What is being asked: Please copy, word for word, the line holding "none -> green hourglass [253,171,307,275]" and each line that follows it through the end of the entries, omitting any pictures.

START Supplied data

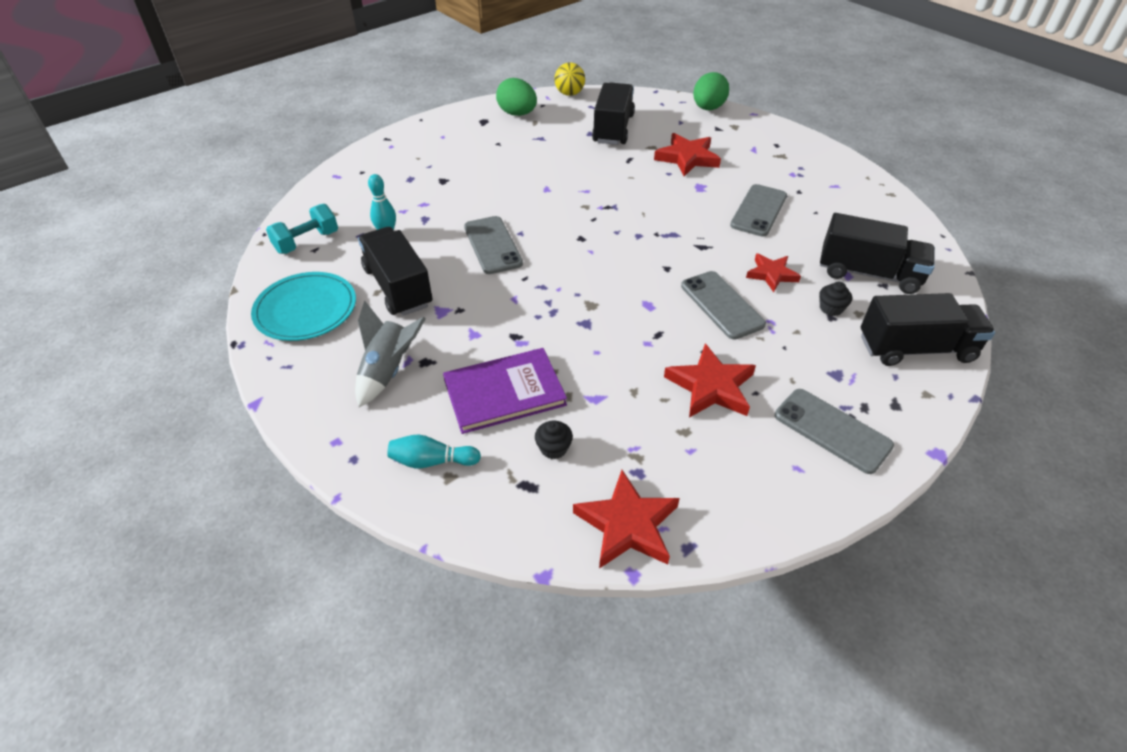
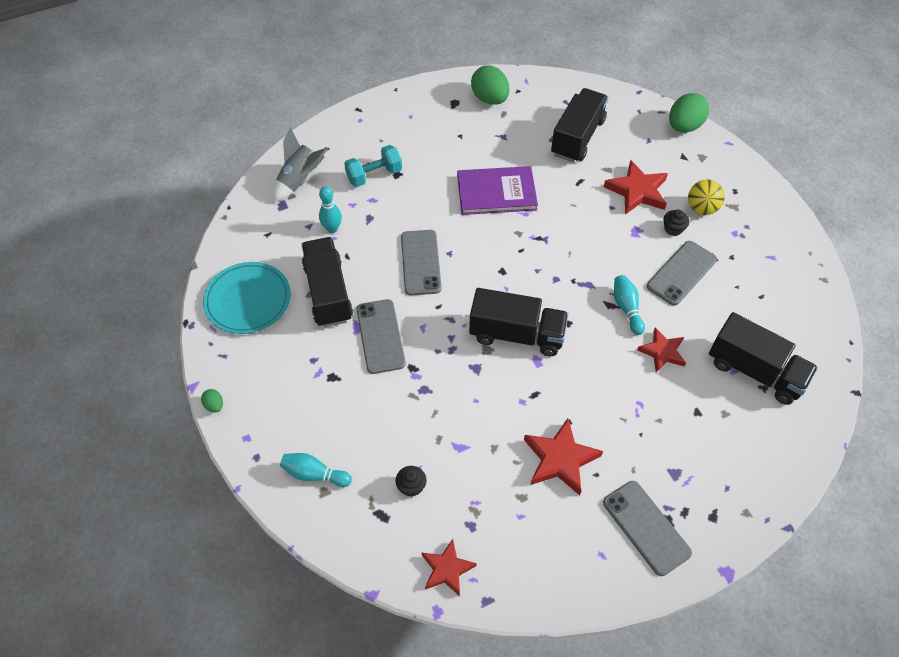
camera: 15 degrees right, 10 degrees up
turquoise dumbbell [266,204,338,254] -> turquoise dumbbell moved to [344,145,402,187]
grey rocket [355,300,426,407] -> grey rocket moved to [273,127,328,202]
purple book [443,348,567,434] -> purple book moved to [457,166,538,215]
yellow ball [554,62,585,96] -> yellow ball moved to [688,179,725,215]
red star [573,470,680,569] -> red star [422,539,477,596], size x0.66
grey phone [681,271,766,340] -> grey phone moved to [356,299,406,374]
black cupcake [819,282,852,316] -> black cupcake moved to [664,209,689,236]
black truck [861,293,995,366] -> black truck moved to [469,288,568,356]
none -> green egg [201,389,223,413]
none -> turquoise bowling pin [614,275,645,335]

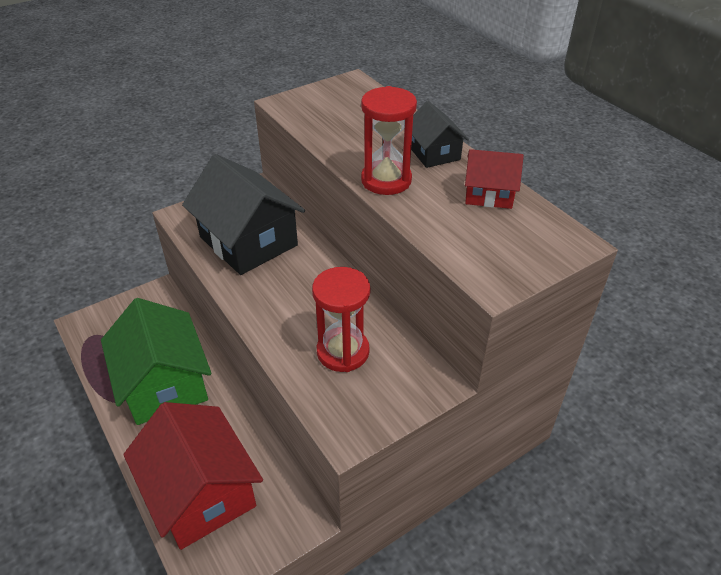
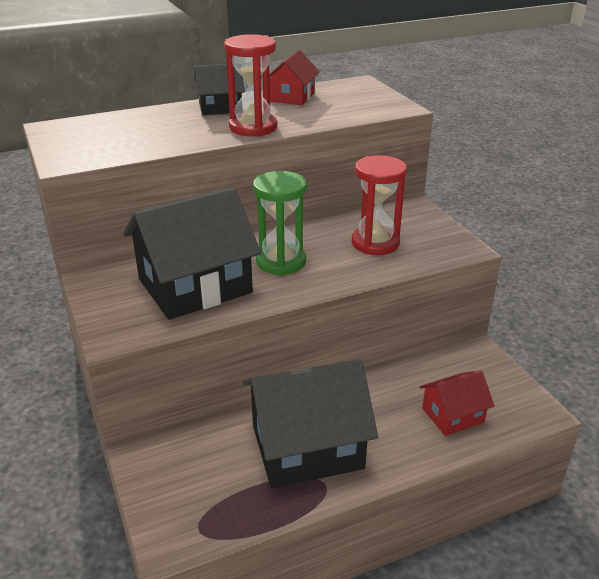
camera: 80 degrees left, 10 degrees down
green house [101,298,212,425] -> black house [243,359,378,488]
red house [123,402,263,550] -> red house [420,370,494,436], size x0.52
none -> green hourglass [253,171,307,275]

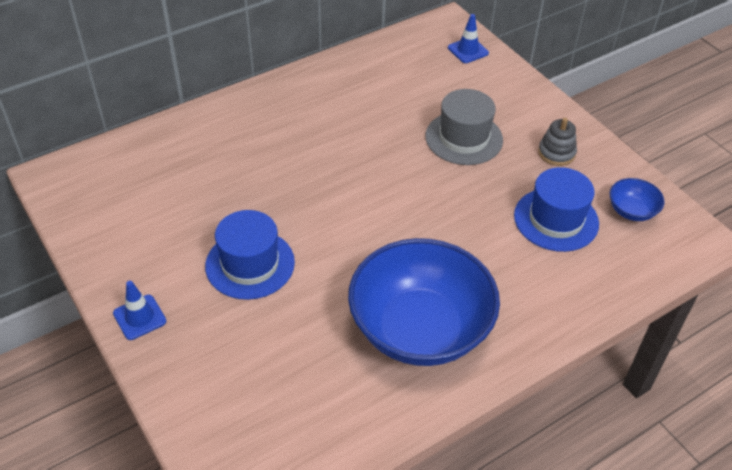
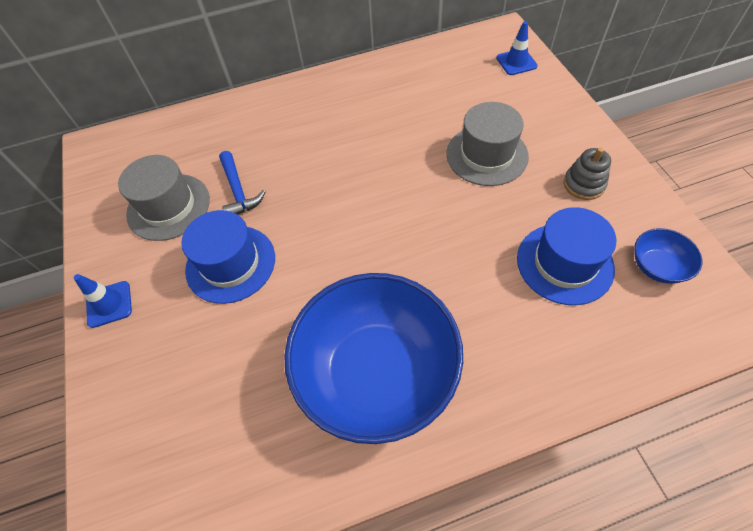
camera: 20 degrees right, 10 degrees up
none -> grey hat [118,155,210,241]
none -> blue hammer [219,151,265,215]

END Supplied data

Solution to the exercise:
none -> green hourglass [253,171,307,275]

camera: 20 degrees right, 10 degrees up
none -> grey hat [118,155,210,241]
none -> blue hammer [219,151,265,215]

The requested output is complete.